** Opening Record extracts block **

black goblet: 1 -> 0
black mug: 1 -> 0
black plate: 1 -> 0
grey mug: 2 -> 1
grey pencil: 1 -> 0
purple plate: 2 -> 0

** Closing Record extracts block **
** Opening Record extracts block **

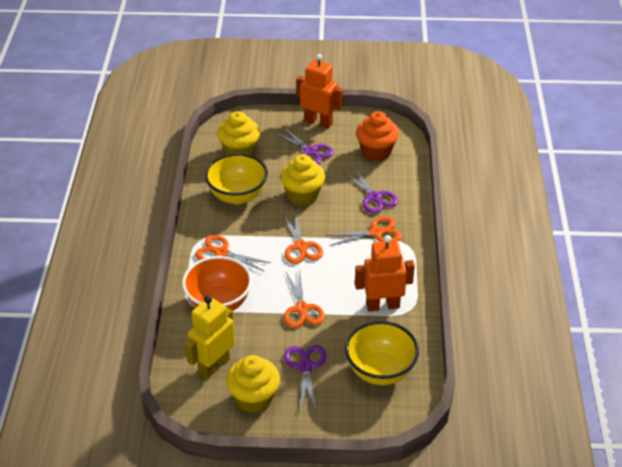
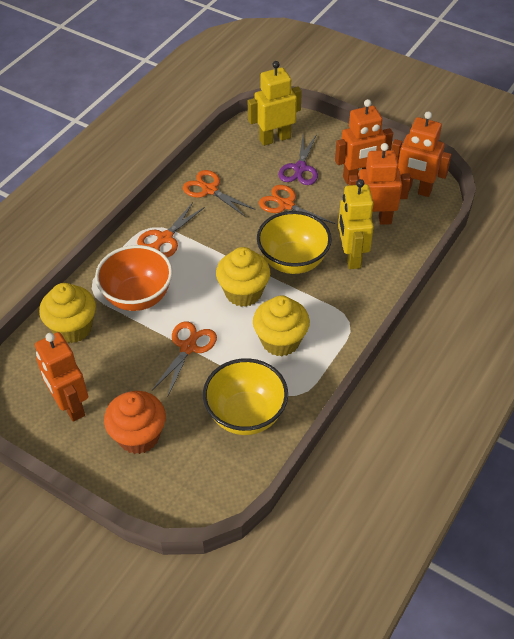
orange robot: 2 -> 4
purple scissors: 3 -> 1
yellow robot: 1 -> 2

** Closing Record extracts block **

* [Exercise directions]:
What is needed is a verbatim copy of every line in the records above from the one containing "black mug: 1 -> 0" down to the one containing "purple plate: 2 -> 0", both included, and nothing more.

* [Response area]:
black mug: 1 -> 0
black plate: 1 -> 0
grey mug: 2 -> 1
grey pencil: 1 -> 0
purple plate: 2 -> 0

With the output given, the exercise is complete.